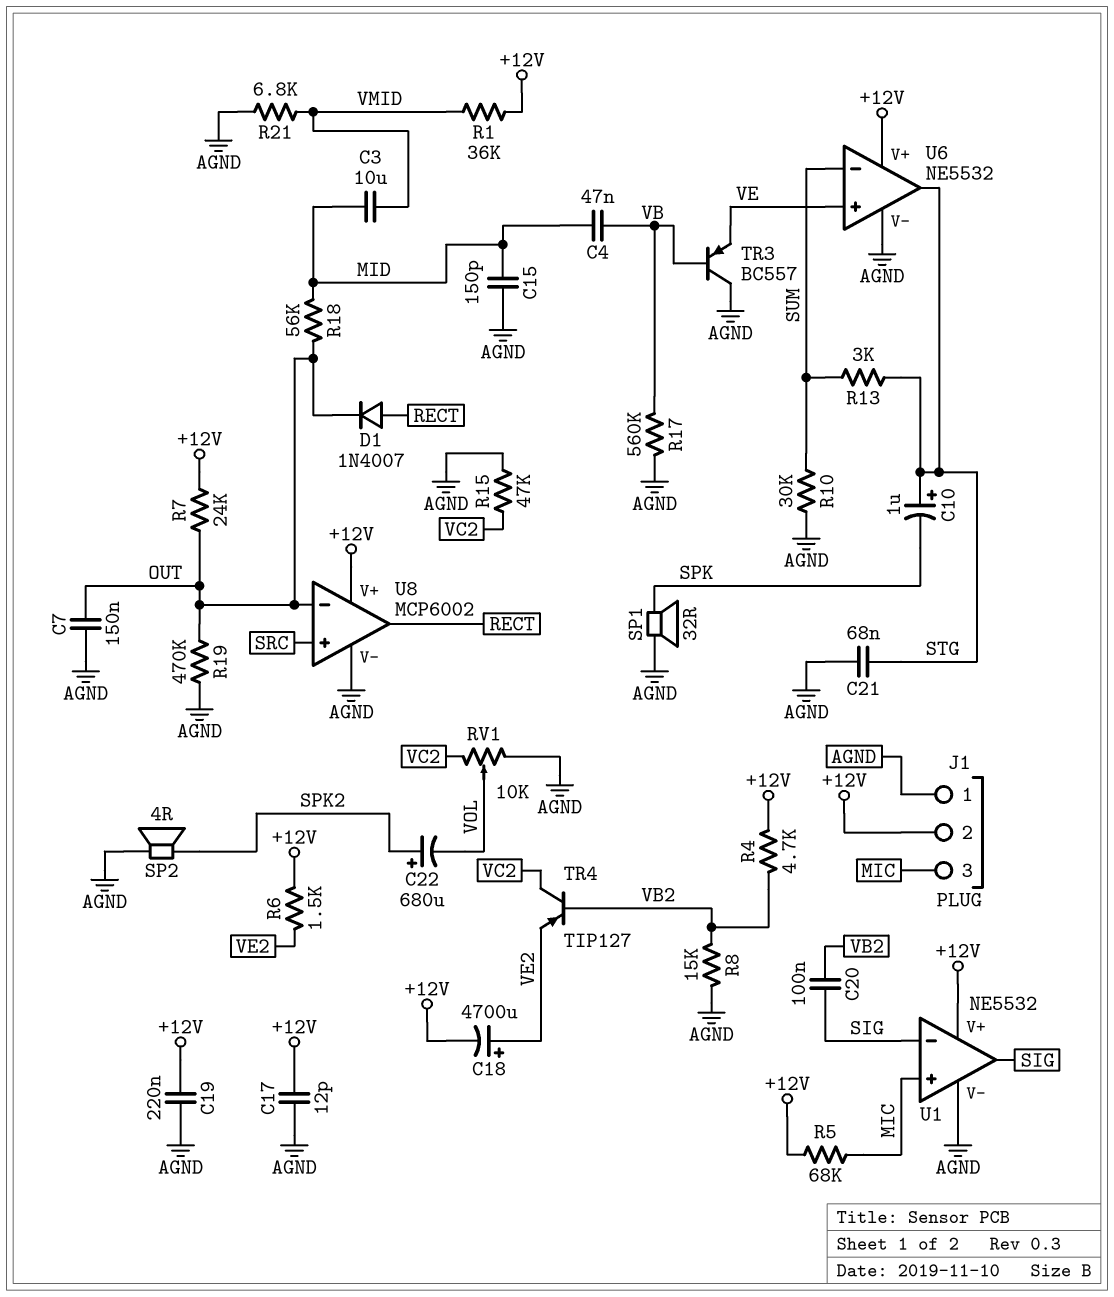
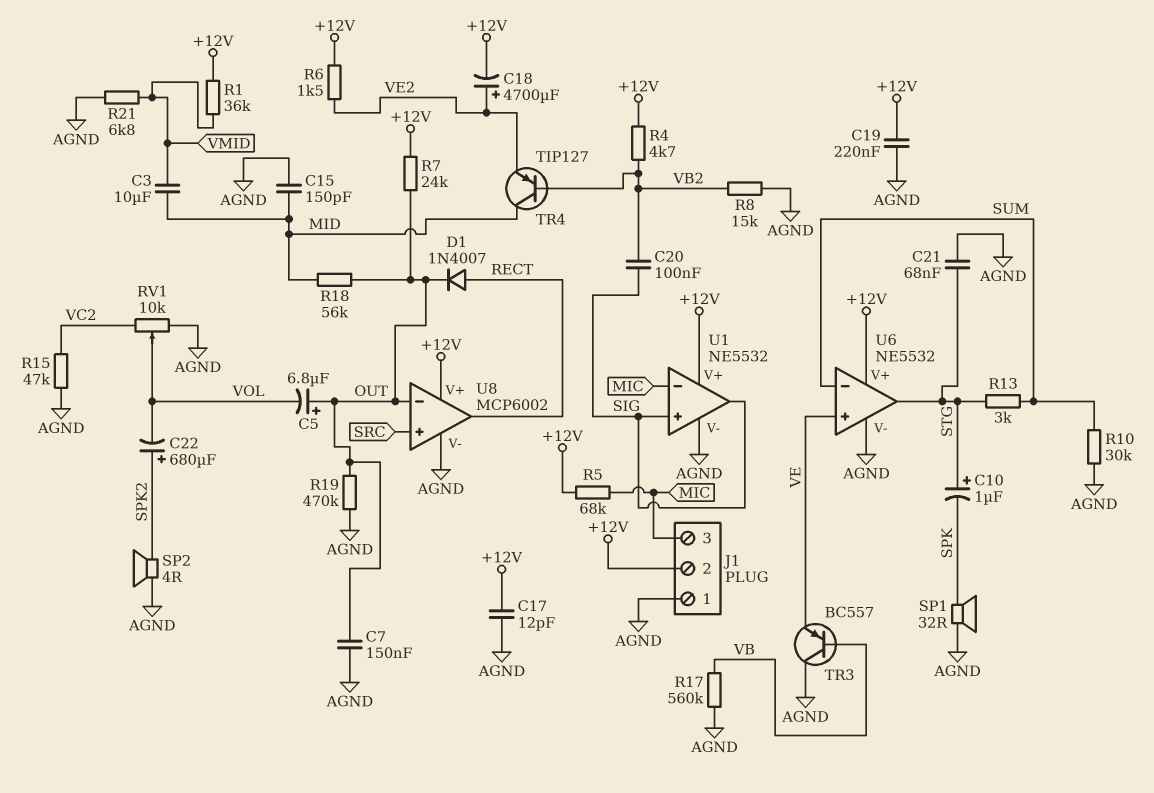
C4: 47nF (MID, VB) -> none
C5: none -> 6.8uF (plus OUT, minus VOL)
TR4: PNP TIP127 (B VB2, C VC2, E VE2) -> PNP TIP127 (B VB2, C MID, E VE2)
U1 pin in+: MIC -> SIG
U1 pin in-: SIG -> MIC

.....

Prompt | Which lines of the data include the string "none"? Copy each of them.

Response to this exercise |
C4: 47nF (MID, VB) -> none
C5: none -> 6.8uF (plus OUT, minus VOL)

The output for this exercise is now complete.